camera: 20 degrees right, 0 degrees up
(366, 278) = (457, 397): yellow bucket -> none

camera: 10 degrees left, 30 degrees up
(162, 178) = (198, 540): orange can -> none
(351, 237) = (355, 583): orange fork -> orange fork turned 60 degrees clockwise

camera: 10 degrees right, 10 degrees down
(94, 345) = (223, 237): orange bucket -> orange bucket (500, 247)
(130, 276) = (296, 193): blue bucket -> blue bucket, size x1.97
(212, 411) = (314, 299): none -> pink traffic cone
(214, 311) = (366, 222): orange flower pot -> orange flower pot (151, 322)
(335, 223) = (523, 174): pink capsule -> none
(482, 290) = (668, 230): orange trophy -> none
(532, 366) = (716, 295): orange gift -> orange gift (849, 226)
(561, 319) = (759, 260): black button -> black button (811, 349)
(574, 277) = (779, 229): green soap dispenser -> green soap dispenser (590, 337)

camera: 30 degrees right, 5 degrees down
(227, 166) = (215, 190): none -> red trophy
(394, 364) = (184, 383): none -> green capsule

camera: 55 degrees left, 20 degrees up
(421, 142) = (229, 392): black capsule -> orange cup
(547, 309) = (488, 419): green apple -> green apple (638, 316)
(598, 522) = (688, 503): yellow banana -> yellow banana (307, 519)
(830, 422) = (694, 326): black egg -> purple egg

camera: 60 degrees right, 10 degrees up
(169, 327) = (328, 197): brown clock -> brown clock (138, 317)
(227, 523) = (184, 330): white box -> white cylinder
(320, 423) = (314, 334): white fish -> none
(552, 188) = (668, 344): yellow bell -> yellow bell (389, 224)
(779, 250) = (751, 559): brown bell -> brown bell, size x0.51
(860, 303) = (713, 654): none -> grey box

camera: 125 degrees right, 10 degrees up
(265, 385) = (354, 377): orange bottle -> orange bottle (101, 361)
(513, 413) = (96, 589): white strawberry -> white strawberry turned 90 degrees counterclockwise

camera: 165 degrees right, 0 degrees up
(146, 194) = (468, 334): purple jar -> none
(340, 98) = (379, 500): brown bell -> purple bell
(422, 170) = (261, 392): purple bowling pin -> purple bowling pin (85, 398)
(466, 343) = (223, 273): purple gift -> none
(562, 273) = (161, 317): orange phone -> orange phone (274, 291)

####

(Brief) Quote exactly the lines running from the start of the listing above through the line where "(482, 290) = (668, 230): orange" is found, and output no other lines.

(Response box)
camera: 20 degrees right, 0 degrees up
(366, 278) = (457, 397): yellow bucket -> none

camera: 10 degrees left, 30 degrees up
(162, 178) = (198, 540): orange can -> none
(351, 237) = (355, 583): orange fork -> orange fork turned 60 degrees clockwise

camera: 10 degrees right, 10 degrees down
(94, 345) = (223, 237): orange bucket -> orange bucket (500, 247)
(130, 276) = (296, 193): blue bucket -> blue bucket, size x1.97
(212, 411) = (314, 299): none -> pink traffic cone
(214, 311) = (366, 222): orange flower pot -> orange flower pot (151, 322)
(335, 223) = (523, 174): pink capsule -> none
(482, 290) = (668, 230): orange trophy -> none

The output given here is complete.